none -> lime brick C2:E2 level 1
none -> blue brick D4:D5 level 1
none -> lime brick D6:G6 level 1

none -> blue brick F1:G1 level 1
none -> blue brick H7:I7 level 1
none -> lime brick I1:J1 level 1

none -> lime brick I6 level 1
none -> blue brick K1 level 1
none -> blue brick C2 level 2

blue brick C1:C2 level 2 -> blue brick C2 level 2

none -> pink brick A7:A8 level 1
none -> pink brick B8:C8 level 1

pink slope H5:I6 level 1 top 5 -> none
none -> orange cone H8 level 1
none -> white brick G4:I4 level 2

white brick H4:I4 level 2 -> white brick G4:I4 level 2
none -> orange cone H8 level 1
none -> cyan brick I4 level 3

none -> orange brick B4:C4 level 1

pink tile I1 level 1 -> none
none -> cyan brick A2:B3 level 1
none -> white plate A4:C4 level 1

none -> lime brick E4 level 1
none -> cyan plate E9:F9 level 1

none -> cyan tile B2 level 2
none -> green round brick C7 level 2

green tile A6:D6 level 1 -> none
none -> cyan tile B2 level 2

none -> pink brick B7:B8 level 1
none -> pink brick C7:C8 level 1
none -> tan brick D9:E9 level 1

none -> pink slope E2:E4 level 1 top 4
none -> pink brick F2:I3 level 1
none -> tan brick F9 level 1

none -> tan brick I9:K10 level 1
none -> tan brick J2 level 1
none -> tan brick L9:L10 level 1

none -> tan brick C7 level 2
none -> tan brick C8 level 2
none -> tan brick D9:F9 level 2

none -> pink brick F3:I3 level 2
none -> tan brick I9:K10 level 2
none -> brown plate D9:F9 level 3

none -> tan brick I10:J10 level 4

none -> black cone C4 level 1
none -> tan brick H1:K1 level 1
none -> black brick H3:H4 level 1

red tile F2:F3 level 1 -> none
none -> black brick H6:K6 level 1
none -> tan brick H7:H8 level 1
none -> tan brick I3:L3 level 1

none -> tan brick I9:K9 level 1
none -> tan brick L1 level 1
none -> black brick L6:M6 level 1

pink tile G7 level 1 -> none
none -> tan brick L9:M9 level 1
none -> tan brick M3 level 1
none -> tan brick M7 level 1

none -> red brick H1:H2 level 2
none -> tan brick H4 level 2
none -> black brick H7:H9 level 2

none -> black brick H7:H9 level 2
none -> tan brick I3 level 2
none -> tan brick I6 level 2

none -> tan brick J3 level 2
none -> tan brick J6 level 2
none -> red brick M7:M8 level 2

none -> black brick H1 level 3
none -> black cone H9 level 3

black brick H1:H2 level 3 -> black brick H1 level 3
--------------------------------
* _What you will do_:
Which lines above contain the word "slope"? List them.

* _Task answer_:
pink slope H5:I6 level 1 top 5 -> none
none -> pink slope E2:E4 level 1 top 4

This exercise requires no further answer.